What you should do >>
List every row below that contains the string "kern", copying each of those rows in full. Matches must have the same case.

BEGIN

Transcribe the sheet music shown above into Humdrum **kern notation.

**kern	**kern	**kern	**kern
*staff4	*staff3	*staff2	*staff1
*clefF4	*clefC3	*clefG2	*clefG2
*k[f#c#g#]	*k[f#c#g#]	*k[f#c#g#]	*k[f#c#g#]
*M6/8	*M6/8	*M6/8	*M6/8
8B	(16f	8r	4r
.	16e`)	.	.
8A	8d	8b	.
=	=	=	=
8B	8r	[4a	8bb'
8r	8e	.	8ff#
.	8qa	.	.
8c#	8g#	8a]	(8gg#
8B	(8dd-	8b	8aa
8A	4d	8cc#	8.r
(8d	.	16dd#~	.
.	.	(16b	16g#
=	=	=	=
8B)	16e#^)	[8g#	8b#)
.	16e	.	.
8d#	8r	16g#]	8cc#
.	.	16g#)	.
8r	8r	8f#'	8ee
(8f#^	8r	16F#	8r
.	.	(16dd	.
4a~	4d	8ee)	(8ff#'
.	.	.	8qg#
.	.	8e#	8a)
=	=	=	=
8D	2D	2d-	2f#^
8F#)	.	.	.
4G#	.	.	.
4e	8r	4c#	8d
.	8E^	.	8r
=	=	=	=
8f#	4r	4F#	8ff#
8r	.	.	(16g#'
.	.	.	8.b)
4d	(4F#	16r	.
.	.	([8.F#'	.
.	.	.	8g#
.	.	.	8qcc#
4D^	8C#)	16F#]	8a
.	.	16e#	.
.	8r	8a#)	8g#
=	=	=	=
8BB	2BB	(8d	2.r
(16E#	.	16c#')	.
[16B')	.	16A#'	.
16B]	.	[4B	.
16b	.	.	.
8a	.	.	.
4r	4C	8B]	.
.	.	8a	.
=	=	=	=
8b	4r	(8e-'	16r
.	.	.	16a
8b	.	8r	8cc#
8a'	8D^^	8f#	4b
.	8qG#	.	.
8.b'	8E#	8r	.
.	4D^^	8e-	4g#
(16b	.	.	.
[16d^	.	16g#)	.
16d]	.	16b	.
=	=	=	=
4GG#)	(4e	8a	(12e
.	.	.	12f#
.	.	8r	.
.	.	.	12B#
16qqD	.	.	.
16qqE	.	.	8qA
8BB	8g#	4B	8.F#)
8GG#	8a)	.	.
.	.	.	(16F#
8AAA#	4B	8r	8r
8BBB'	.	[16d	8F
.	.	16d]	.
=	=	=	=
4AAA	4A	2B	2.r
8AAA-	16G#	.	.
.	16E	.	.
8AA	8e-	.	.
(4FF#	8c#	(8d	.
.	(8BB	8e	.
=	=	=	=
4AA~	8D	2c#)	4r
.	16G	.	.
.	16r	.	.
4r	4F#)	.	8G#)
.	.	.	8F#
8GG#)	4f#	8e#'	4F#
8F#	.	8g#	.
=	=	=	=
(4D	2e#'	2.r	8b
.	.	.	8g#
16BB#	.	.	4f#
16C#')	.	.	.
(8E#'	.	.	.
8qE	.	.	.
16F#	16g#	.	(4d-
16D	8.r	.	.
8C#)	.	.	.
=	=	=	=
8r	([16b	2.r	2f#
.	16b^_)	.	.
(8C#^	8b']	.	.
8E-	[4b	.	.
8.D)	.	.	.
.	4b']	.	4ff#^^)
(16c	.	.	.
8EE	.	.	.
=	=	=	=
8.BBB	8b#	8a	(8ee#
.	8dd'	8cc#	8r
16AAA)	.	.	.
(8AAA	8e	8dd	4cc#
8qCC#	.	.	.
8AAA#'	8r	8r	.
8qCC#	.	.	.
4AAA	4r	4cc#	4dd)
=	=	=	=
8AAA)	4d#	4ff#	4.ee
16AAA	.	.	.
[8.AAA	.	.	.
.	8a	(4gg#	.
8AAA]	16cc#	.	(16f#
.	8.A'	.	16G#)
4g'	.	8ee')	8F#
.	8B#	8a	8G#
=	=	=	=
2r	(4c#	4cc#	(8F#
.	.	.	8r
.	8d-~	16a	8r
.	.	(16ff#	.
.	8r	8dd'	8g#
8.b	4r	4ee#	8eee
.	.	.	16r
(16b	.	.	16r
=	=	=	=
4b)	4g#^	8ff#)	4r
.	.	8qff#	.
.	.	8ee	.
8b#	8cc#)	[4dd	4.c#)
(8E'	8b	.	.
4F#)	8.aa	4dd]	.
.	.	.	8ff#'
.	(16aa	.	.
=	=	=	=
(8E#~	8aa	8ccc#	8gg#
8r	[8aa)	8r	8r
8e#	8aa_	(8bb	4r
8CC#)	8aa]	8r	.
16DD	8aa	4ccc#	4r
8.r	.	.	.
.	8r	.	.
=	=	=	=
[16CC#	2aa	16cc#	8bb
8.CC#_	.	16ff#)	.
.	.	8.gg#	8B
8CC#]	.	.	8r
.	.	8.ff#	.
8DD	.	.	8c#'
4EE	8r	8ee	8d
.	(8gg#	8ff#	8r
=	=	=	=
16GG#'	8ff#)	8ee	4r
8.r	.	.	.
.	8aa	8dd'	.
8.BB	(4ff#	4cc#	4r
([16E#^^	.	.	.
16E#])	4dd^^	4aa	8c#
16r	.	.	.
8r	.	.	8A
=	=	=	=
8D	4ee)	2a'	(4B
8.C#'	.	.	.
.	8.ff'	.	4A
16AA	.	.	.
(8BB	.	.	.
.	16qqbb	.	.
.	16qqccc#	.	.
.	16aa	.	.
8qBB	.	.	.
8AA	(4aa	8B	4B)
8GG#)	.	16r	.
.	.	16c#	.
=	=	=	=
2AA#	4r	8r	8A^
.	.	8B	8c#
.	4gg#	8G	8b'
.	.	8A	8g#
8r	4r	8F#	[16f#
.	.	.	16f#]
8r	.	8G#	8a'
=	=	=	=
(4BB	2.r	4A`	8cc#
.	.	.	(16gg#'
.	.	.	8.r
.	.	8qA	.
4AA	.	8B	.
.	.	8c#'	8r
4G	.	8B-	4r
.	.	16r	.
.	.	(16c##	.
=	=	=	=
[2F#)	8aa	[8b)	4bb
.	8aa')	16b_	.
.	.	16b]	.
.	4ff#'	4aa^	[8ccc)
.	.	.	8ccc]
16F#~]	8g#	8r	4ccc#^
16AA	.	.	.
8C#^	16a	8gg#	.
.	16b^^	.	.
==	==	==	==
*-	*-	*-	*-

END

The result >>
Transcribe the sheet music shown above into Humdrum **kern notation.
**kern	**kern	**kern	**kern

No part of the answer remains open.